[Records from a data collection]
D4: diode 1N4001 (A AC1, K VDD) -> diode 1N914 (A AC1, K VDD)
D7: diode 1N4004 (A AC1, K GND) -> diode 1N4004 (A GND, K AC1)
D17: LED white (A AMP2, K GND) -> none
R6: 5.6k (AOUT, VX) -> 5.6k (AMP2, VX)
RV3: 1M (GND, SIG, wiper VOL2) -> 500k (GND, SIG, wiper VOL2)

Work to be completed:
Please repeat each line from the one with "D17: LED white (A AMP2, K GND) -> none" through the last line of the data above, and add nothing.

Exercise answer:
D17: LED white (A AMP2, K GND) -> none
R6: 5.6k (AOUT, VX) -> 5.6k (AMP2, VX)
RV3: 1M (GND, SIG, wiper VOL2) -> 500k (GND, SIG, wiper VOL2)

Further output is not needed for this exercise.